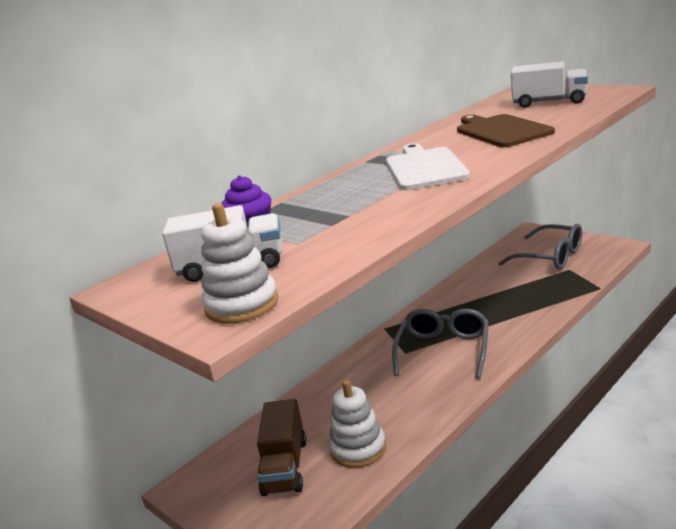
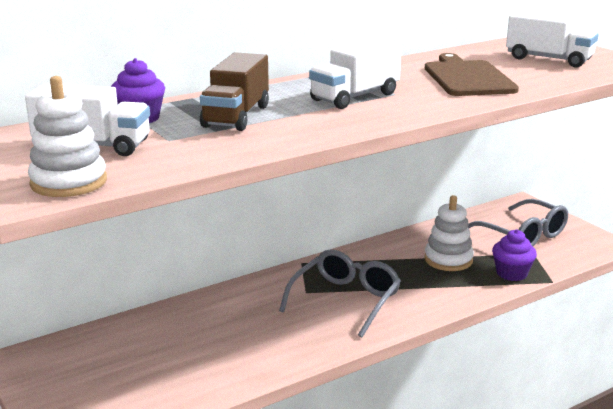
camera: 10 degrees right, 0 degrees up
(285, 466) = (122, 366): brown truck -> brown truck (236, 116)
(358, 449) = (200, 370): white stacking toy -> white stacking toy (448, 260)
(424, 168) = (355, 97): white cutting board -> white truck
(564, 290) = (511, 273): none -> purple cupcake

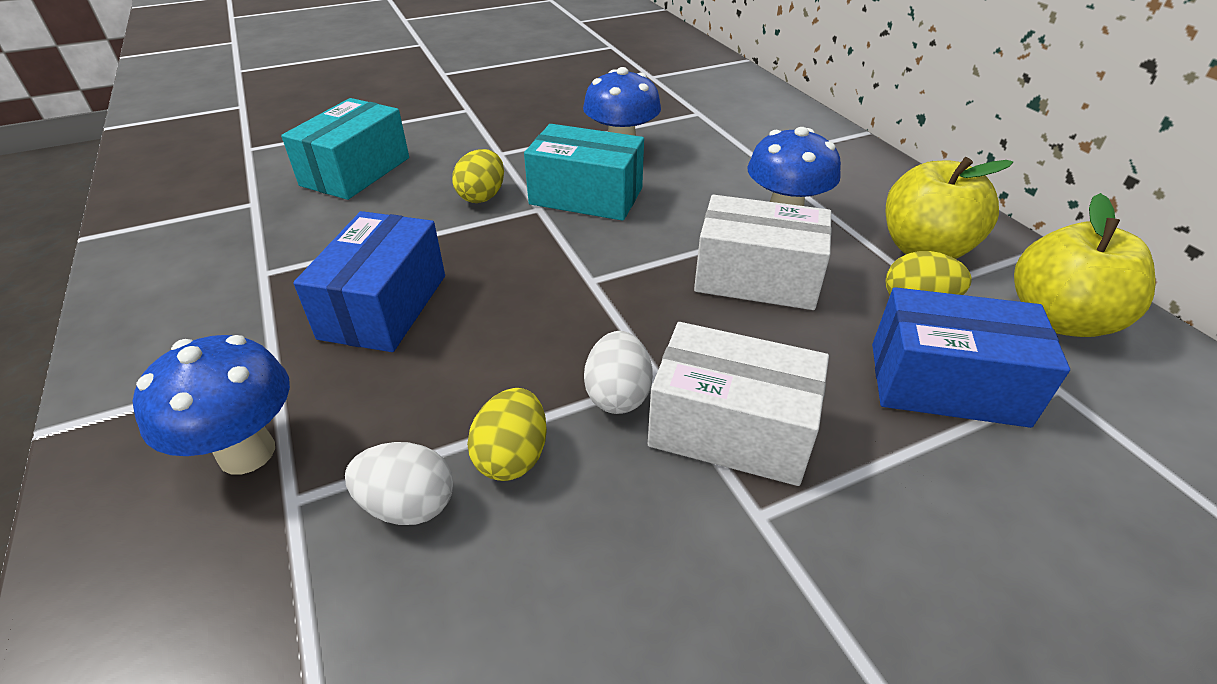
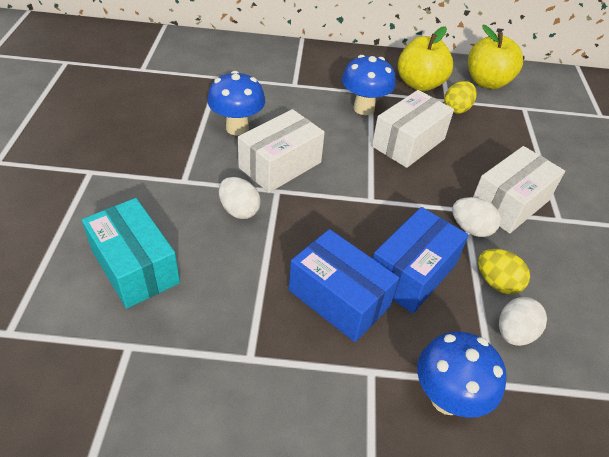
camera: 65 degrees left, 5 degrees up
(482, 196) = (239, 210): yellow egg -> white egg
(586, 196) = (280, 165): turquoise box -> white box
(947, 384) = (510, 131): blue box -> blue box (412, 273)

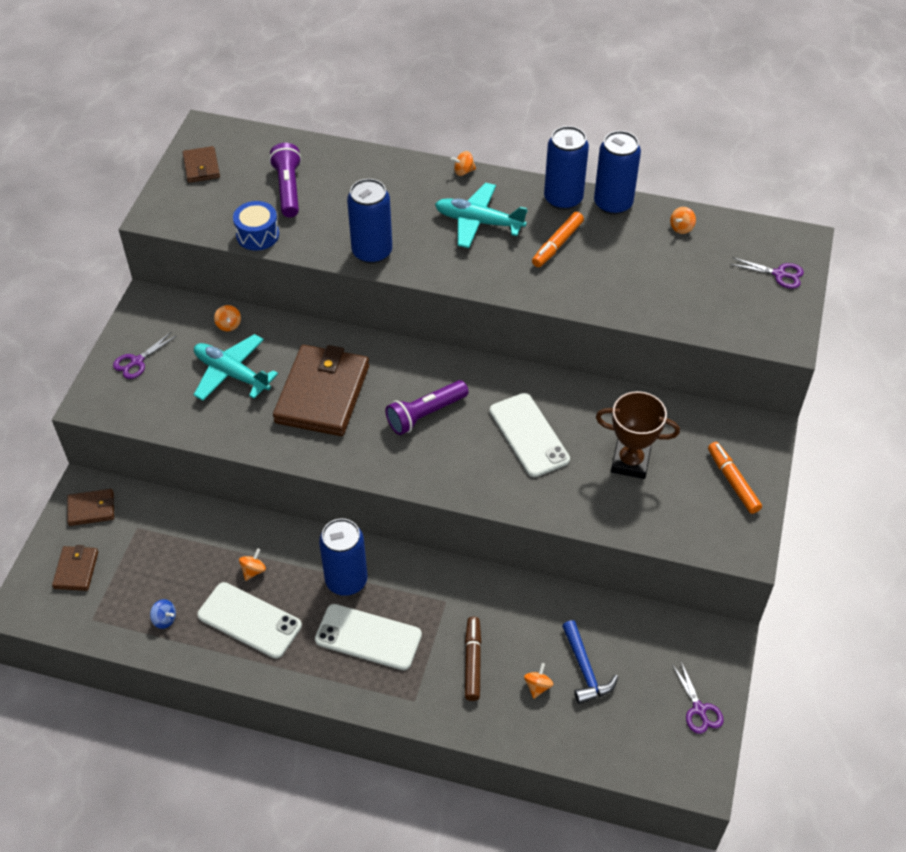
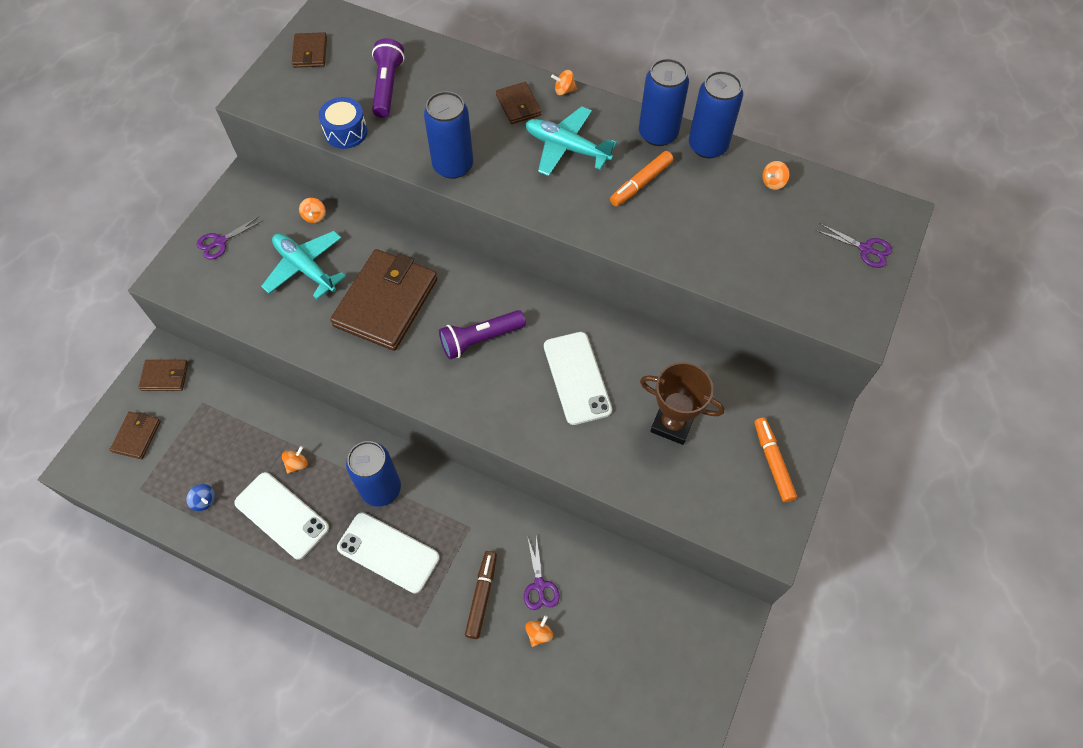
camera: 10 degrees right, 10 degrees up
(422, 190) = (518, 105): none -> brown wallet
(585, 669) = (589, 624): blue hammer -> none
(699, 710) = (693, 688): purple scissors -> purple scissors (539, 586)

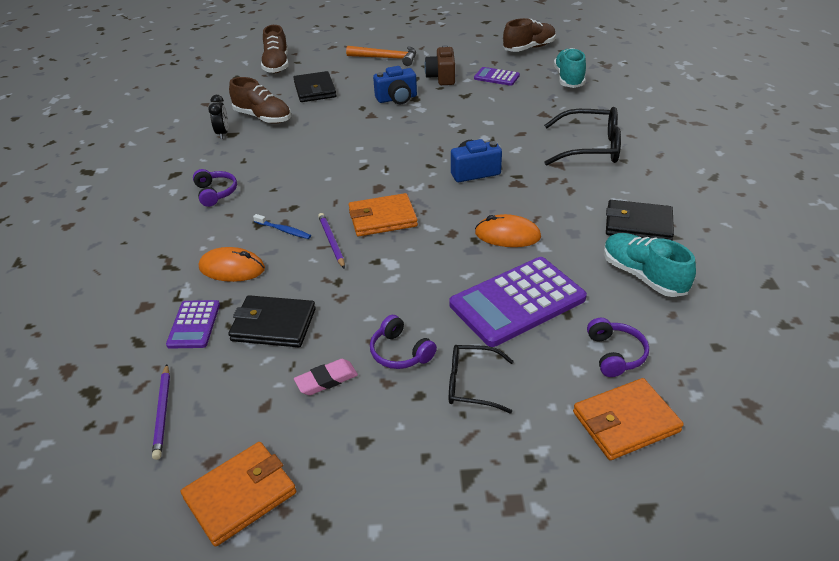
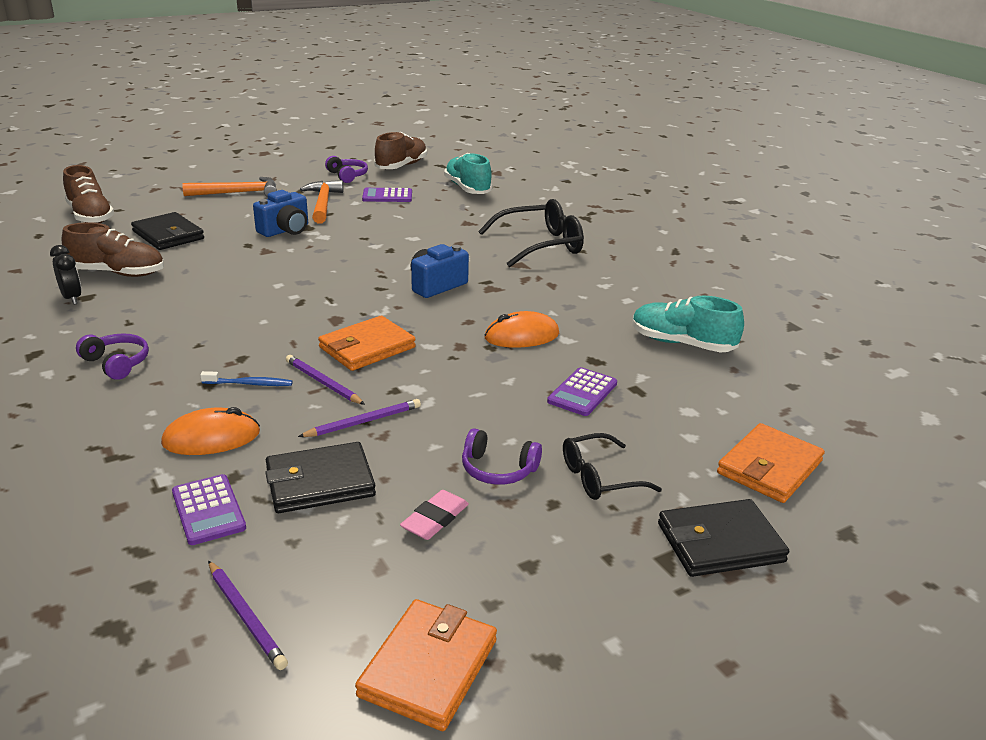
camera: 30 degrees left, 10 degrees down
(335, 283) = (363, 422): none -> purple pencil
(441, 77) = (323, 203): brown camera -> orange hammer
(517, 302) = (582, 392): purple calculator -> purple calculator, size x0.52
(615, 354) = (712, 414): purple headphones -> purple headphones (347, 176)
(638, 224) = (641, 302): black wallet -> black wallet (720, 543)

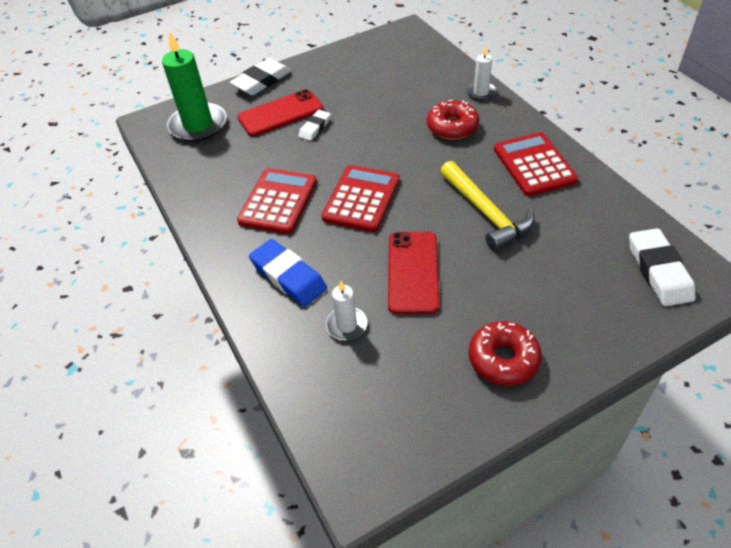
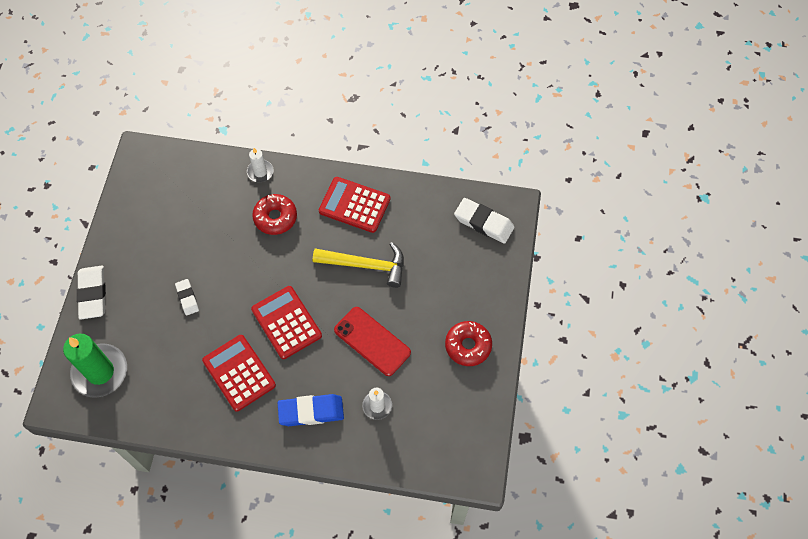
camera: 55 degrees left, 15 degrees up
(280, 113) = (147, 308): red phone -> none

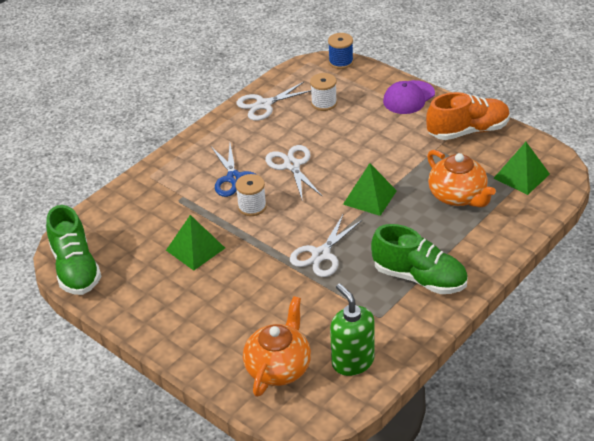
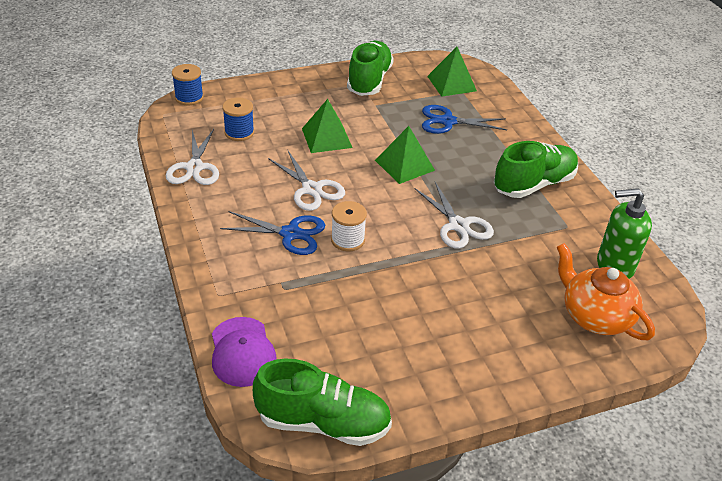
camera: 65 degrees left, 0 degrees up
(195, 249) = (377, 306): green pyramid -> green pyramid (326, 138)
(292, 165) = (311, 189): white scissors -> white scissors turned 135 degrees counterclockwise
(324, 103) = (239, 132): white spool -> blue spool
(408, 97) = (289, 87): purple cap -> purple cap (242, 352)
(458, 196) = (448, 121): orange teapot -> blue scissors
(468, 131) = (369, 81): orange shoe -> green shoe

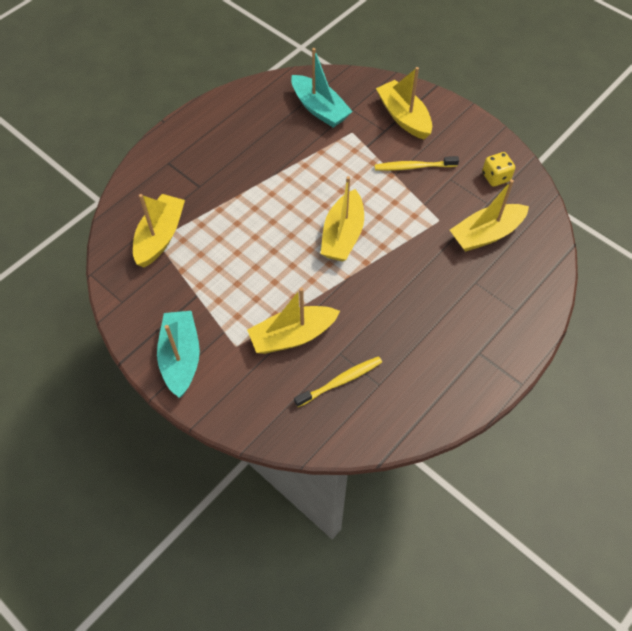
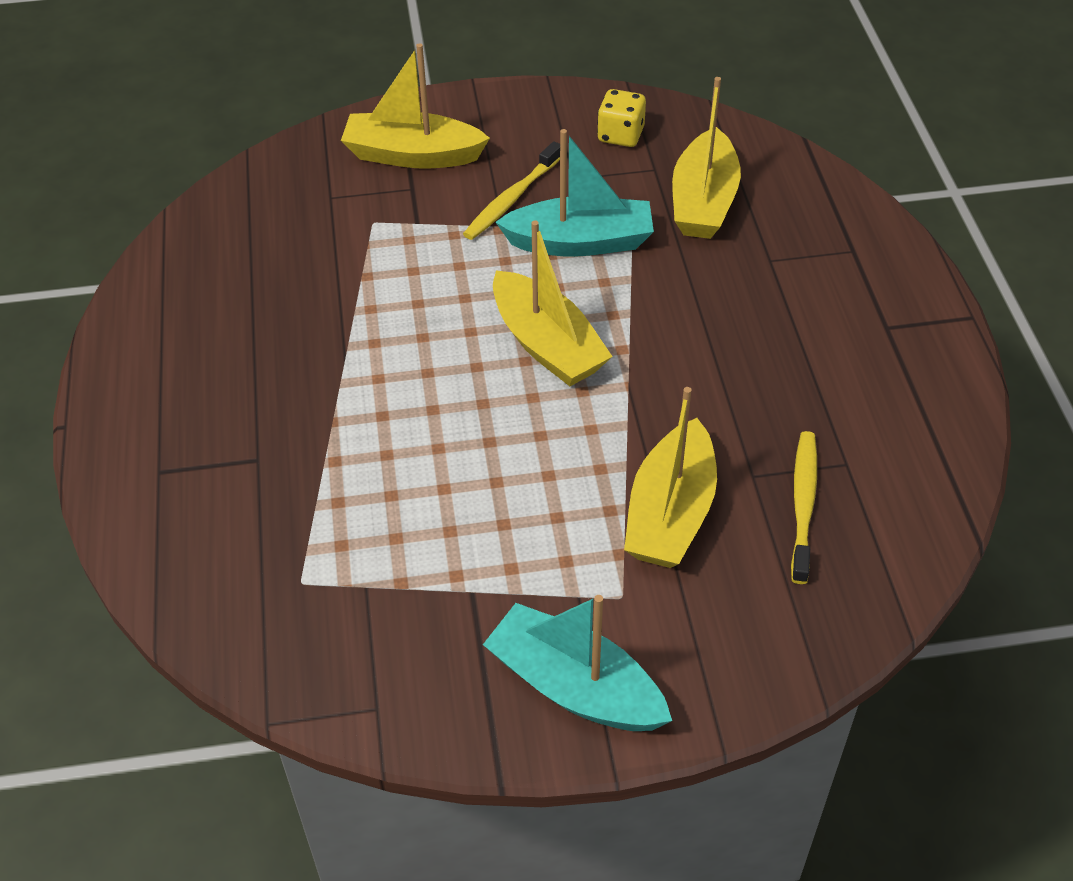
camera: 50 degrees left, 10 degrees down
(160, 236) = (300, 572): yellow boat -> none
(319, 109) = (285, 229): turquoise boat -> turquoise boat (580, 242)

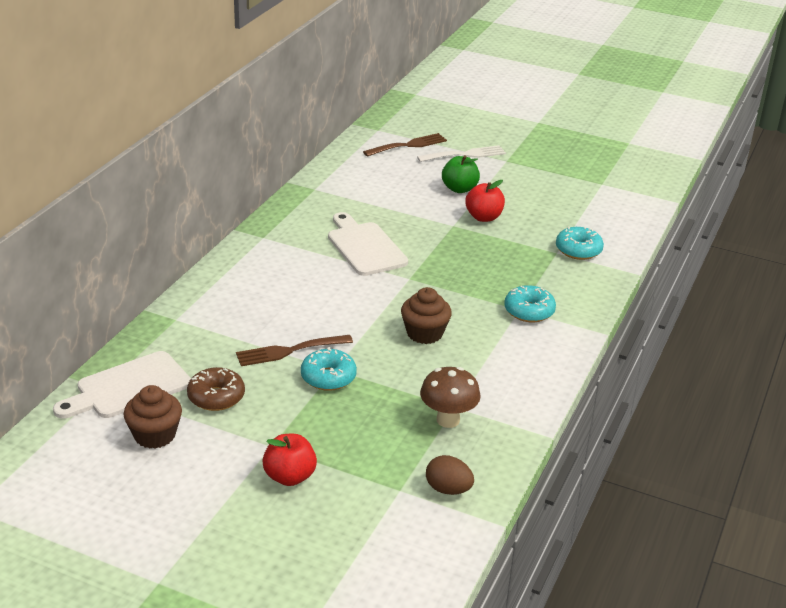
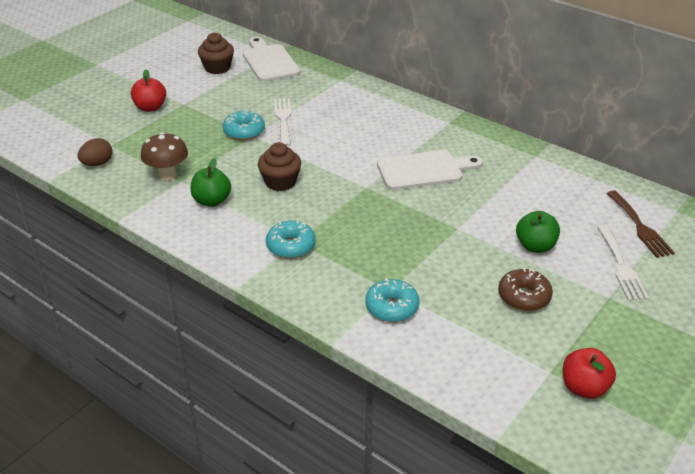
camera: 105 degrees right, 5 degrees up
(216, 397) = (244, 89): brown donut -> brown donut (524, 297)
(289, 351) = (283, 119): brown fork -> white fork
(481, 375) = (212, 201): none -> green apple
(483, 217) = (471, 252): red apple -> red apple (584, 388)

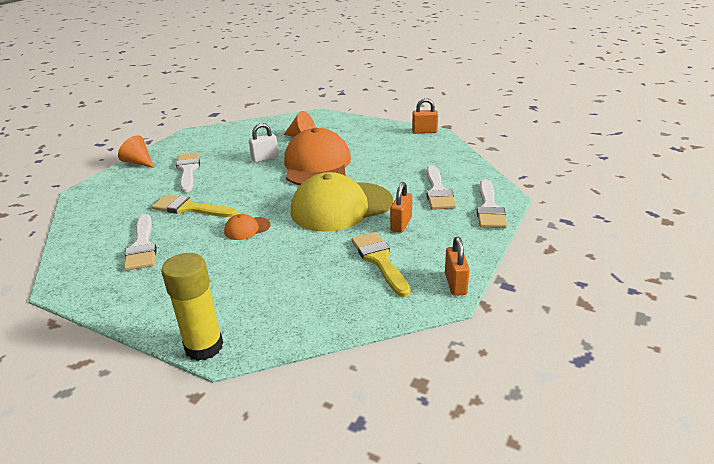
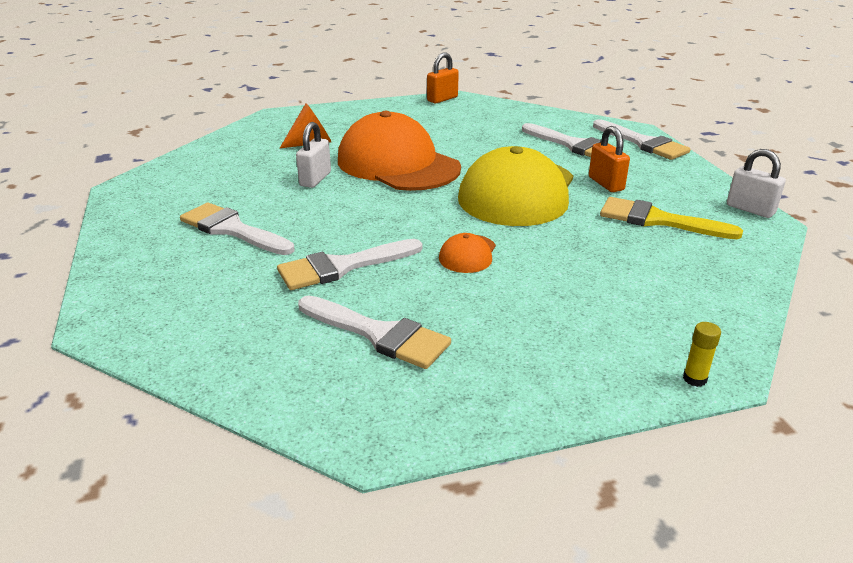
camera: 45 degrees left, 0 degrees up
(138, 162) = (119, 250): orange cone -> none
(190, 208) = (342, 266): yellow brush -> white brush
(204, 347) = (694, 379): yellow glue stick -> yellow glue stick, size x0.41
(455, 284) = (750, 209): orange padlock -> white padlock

Task item
Please copy all lines of the listing in which the string "orange" occurs.

Task solution
(441, 77) = (323, 203): brown camera -> orange hammer
(458, 196) = (448, 121): orange teapot -> blue scissors
(468, 131) = (369, 81): orange shoe -> green shoe
(138, 162) = (119, 250): orange cone -> none
(455, 284) = (750, 209): orange padlock -> white padlock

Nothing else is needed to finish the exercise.